→ Exercise description: Repeat the whole listing word for word, skipping pictures.

++++++++

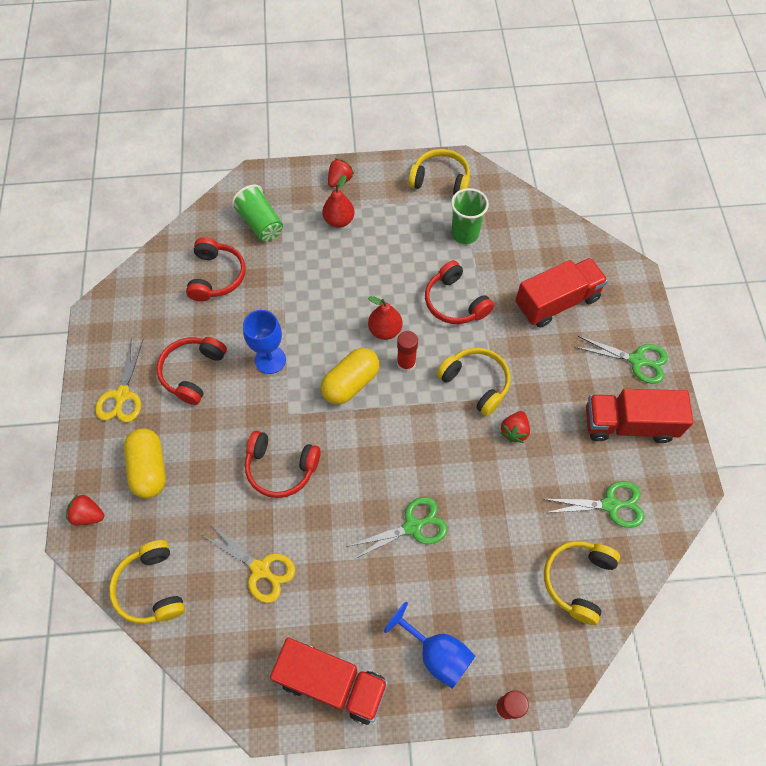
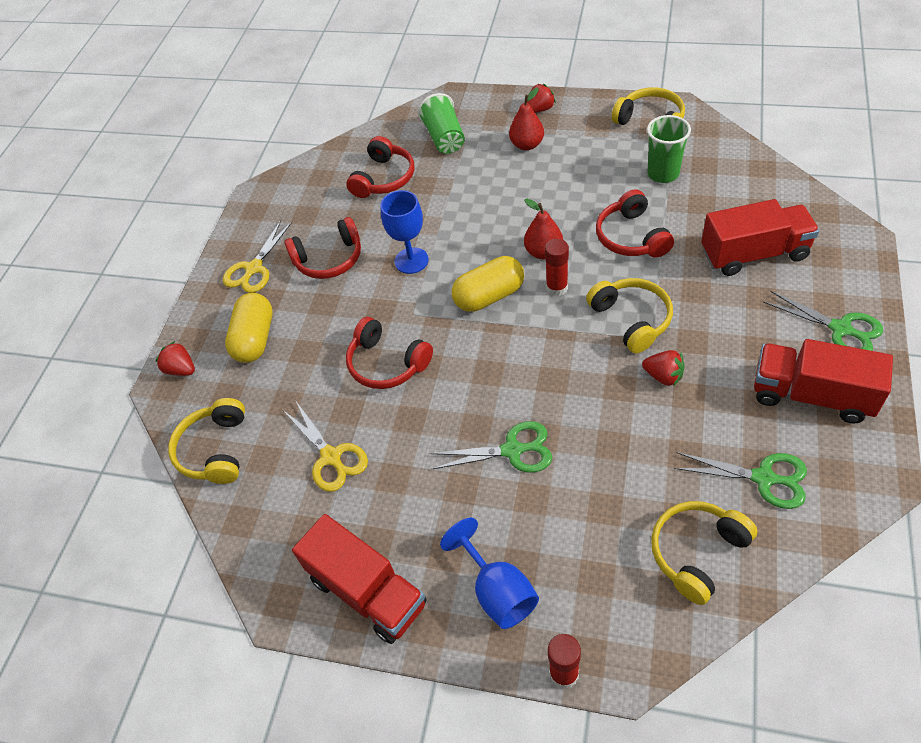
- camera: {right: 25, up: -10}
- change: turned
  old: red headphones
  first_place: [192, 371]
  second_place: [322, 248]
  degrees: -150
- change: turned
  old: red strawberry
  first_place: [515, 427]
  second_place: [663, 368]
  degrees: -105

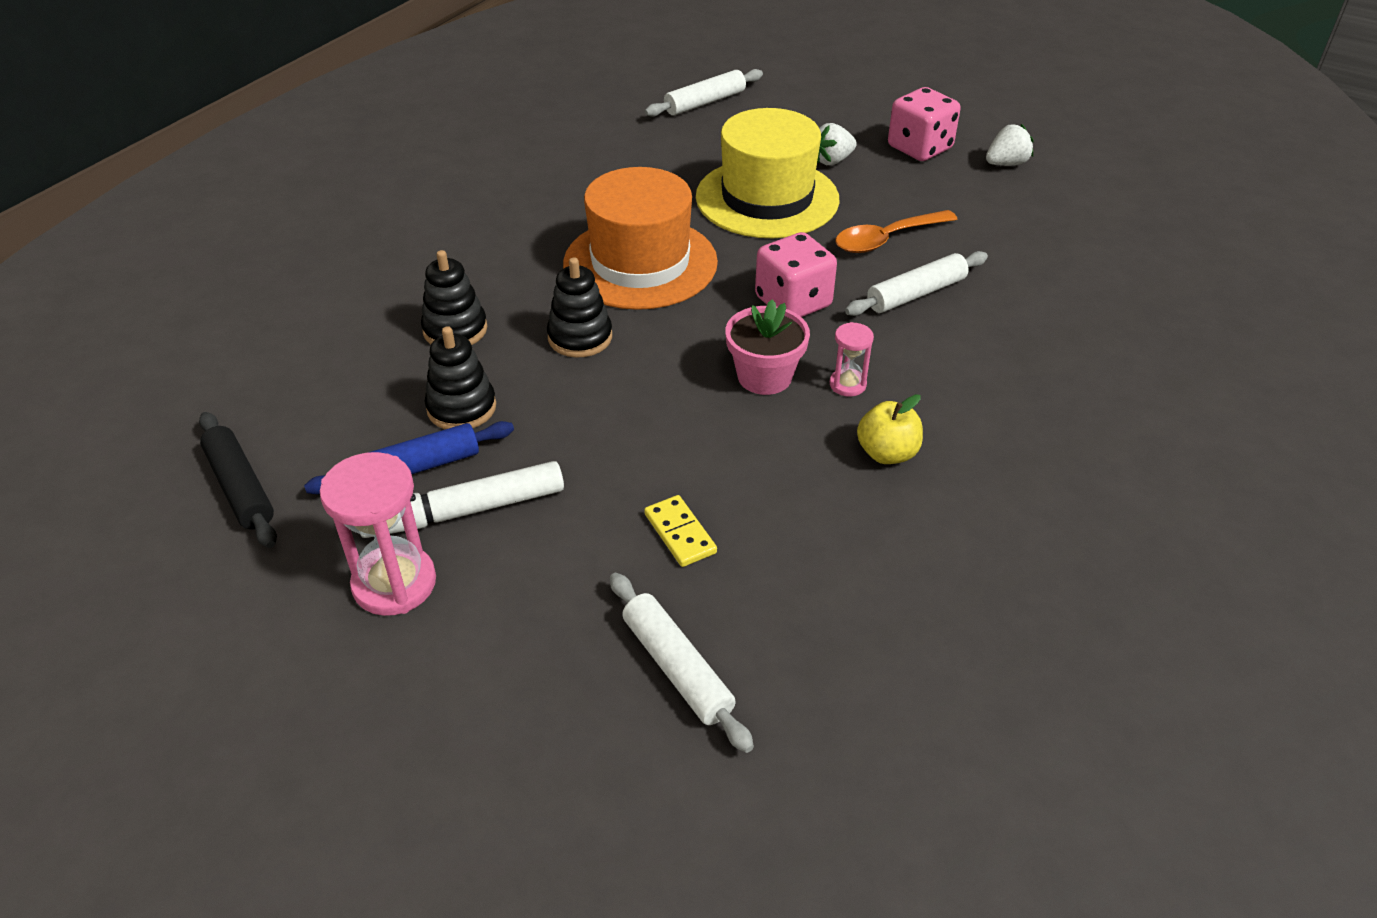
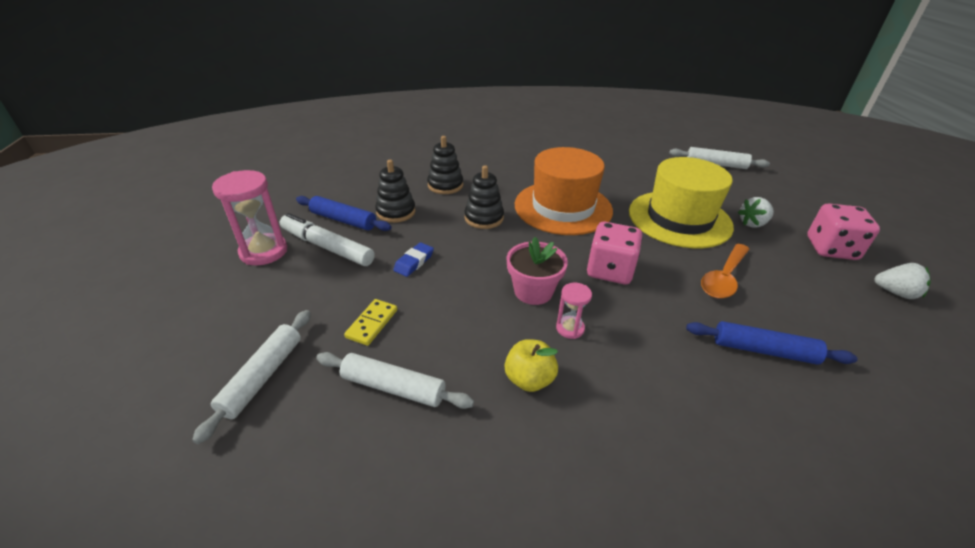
- camera: {right: 50, up: -5}
- change: removed
  old: black rolling pin
  first_place: [238, 480]
- change: turned
  old: white strawberry
  first_place: [837, 144]
  second_place: [756, 212]
  degrees: -45
- change: turned
  old: orange spoon
  first_place: [896, 231]
  second_place: [725, 271]
  degrees: -75
- change: moved
  old: white rolling pin
  first_place: [916, 283]
  second_place: [395, 380]
- change: added
  new: blue eraser
  second_place: [413, 259]
- change: added
  new: blue rolling pin
  second_place: [772, 343]

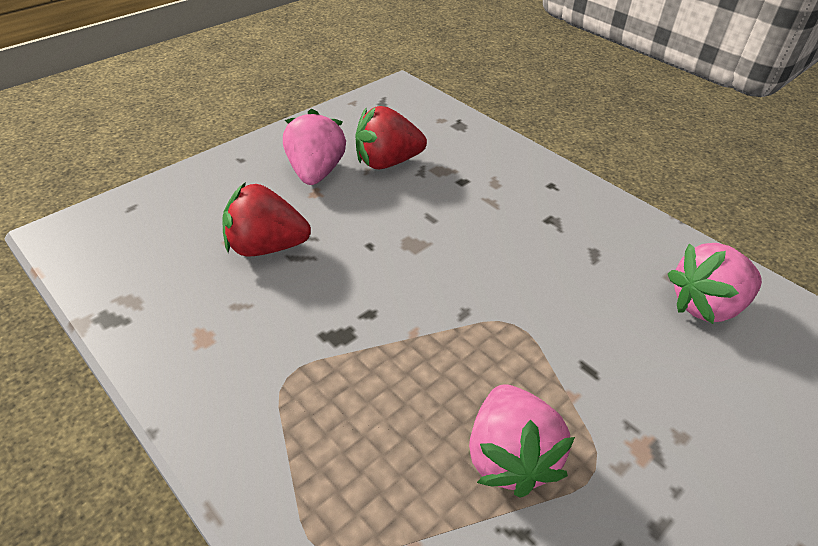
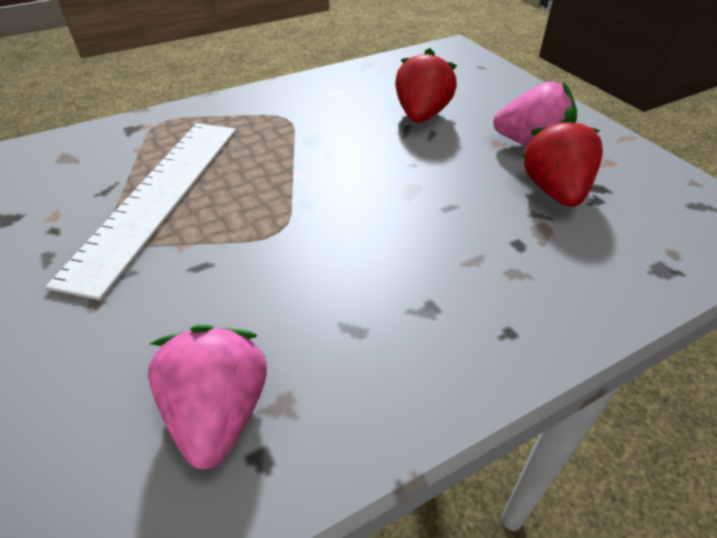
- camera: {right: 105, up: 0}
- change: replaced
  old: pink strawberry
  new: white ruler
  first_place: [522, 441]
  second_place: [141, 211]

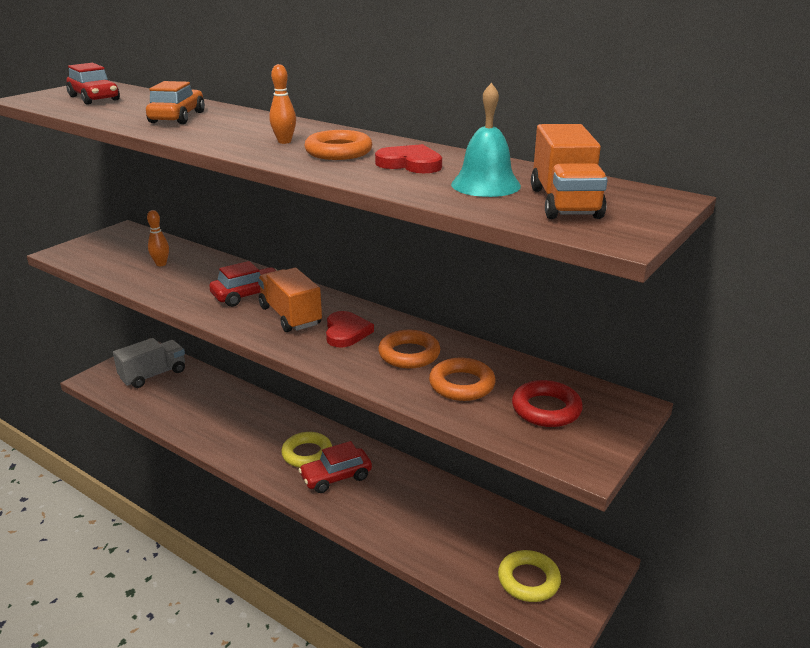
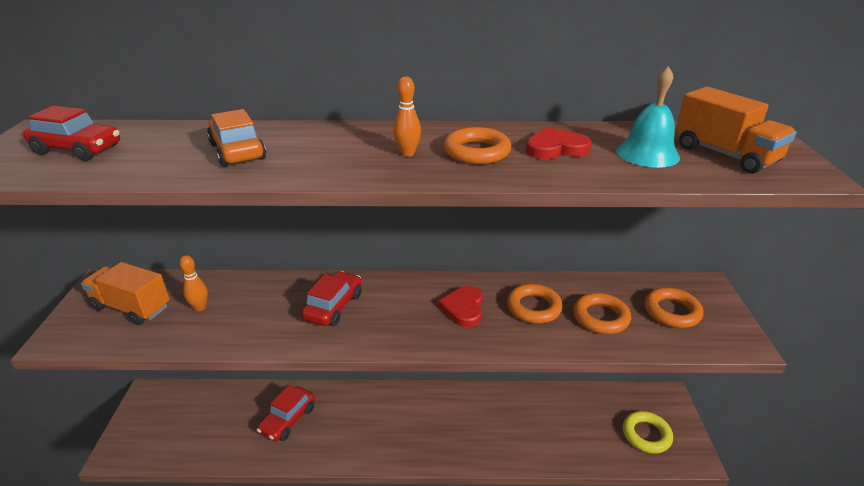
- camera: {right: -35, up: 5}
- change: removed
  old: grey truck
  first_place: [149, 363]
- change: moved
  old: orange truck
  first_place: [290, 300]
  second_place: [125, 293]
- change: removed
  old: yellow ring
  first_place: [306, 450]
- change: moved
  old: red car
  first_place: [335, 467]
  second_place: [285, 413]
- change: turned
  old: red heart
  first_place: [350, 329]
  second_place: [460, 306]
  degrees: -135
- change: recoloured
  old: red ring
  new: orange ring
  first_place: [547, 403]
  second_place: [673, 307]

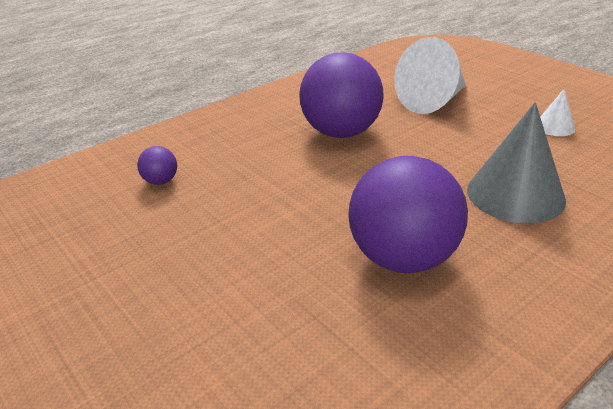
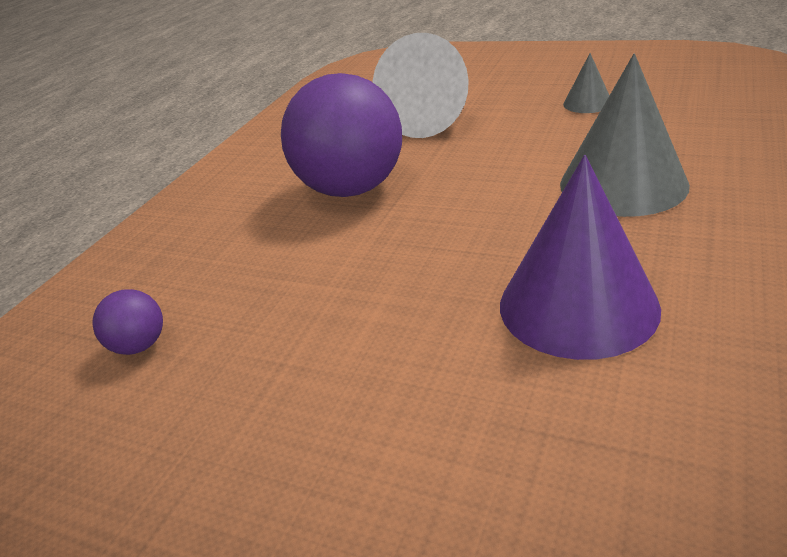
- camera: {right: -25, up: 0}
- change: replaced
  old: purple ball
  new: purple cone
  first_place: [408, 214]
  second_place: [580, 257]
- change: recoloured
  old: white cone
  new: grey cone
  first_place: [558, 112]
  second_place: [586, 83]

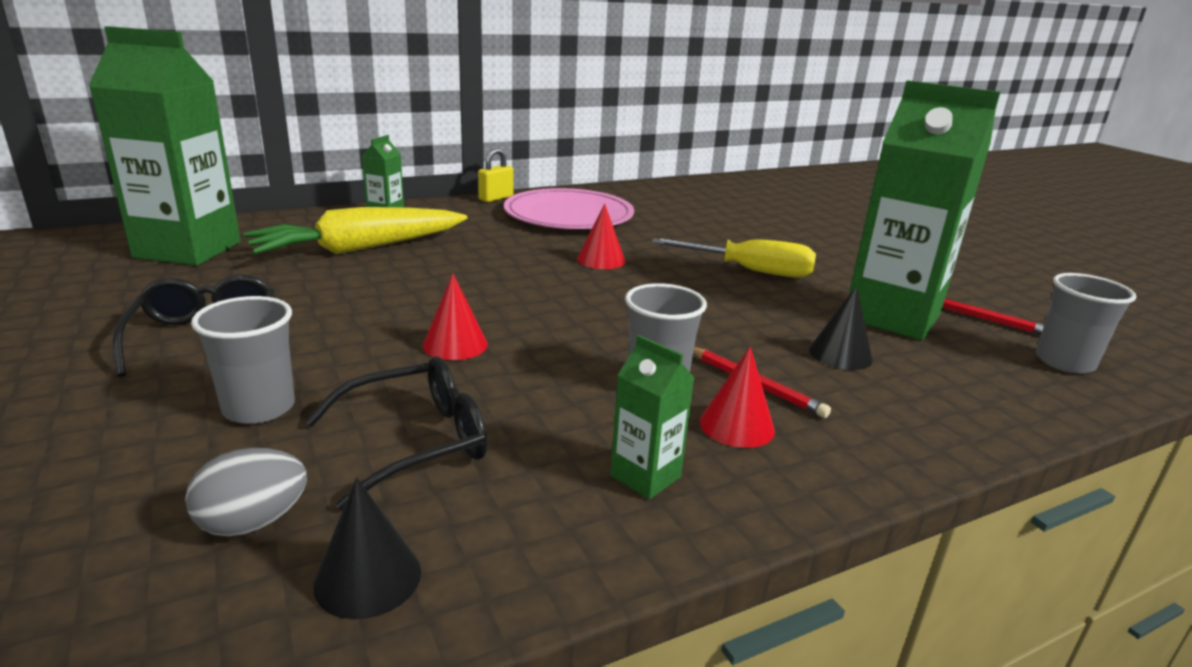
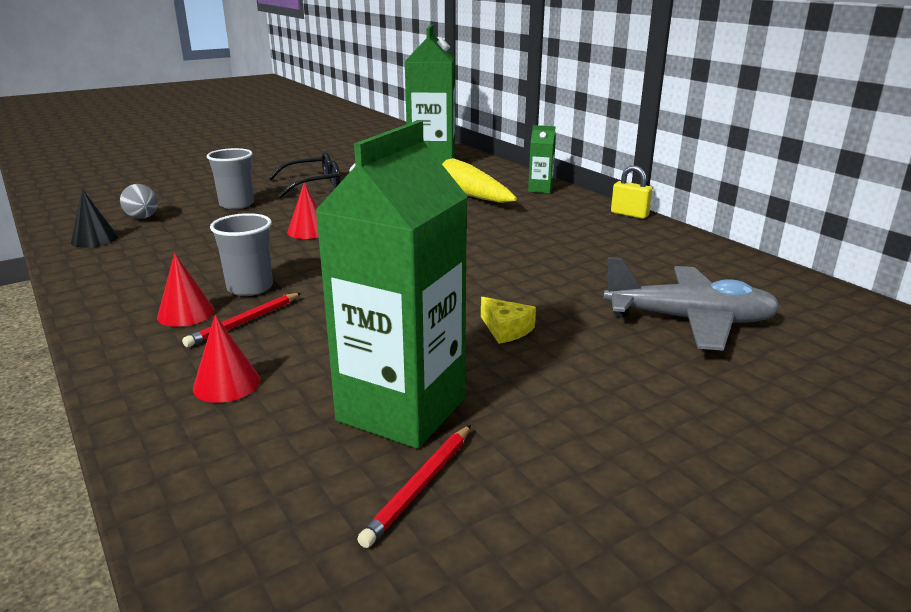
- camera: {right: 85, up: 0}
- change: removed
  old: black glasses
  first_place: [396, 433]
- change: removed
  old: pink plate
  first_place: [569, 208]
- change: moved
  old: red cone
  first_place: [601, 236]
  second_place: [226, 358]
- change: removed
  old: green carton
  first_place: [652, 417]
- change: replaced
  old: yellow screwdriver
  new: yellow cheese
  first_place: [733, 258]
  second_place: [508, 320]
- change: removed
  old: black cone
  first_place: [841, 328]
- change: removed
  old: grey cup
  first_place: [1086, 323]
- change: added
  new: grey plane
  second_place: [692, 304]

++++++++

→ Answer area:
- camera: {right: 25, up: -10}
- change: turned
  old: red headphones
  first_place: [192, 371]
  second_place: [322, 248]
  degrees: -150
- change: turned
  old: red strawberry
  first_place: [515, 427]
  second_place: [663, 368]
  degrees: -105

- camera: {right: 50, up: -5}
- change: removed
  old: black rolling pin
  first_place: [238, 480]
- change: turned
  old: white strawberry
  first_place: [837, 144]
  second_place: [756, 212]
  degrees: -45
- change: turned
  old: orange spoon
  first_place: [896, 231]
  second_place: [725, 271]
  degrees: -75
- change: moved
  old: white rolling pin
  first_place: [916, 283]
  second_place: [395, 380]
- change: added
  new: blue eraser
  second_place: [413, 259]
- change: added
  new: blue rolling pin
  second_place: [772, 343]

- camera: {right: 105, up: 0}
- change: replaced
  old: pink strawberry
  new: white ruler
  first_place: [522, 441]
  second_place: [141, 211]

- camera: {right: -35, up: 5}
- change: removed
  old: grey truck
  first_place: [149, 363]
- change: moved
  old: orange truck
  first_place: [290, 300]
  second_place: [125, 293]
- change: removed
  old: yellow ring
  first_place: [306, 450]
- change: moved
  old: red car
  first_place: [335, 467]
  second_place: [285, 413]
- change: turned
  old: red heart
  first_place: [350, 329]
  second_place: [460, 306]
  degrees: -135
- change: recoloured
  old: red ring
  new: orange ring
  first_place: [547, 403]
  second_place: [673, 307]

- camera: {right: -25, up: 0}
- change: replaced
  old: purple ball
  new: purple cone
  first_place: [408, 214]
  second_place: [580, 257]
- change: recoloured
  old: white cone
  new: grey cone
  first_place: [558, 112]
  second_place: [586, 83]

- camera: {right: 85, up: 0}
- change: removed
  old: black glasses
  first_place: [396, 433]
- change: removed
  old: pink plate
  first_place: [569, 208]
- change: moved
  old: red cone
  first_place: [601, 236]
  second_place: [226, 358]
- change: removed
  old: green carton
  first_place: [652, 417]
- change: replaced
  old: yellow screwdriver
  new: yellow cheese
  first_place: [733, 258]
  second_place: [508, 320]
- change: removed
  old: black cone
  first_place: [841, 328]
- change: removed
  old: grey cup
  first_place: [1086, 323]
- change: added
  new: grey plane
  second_place: [692, 304]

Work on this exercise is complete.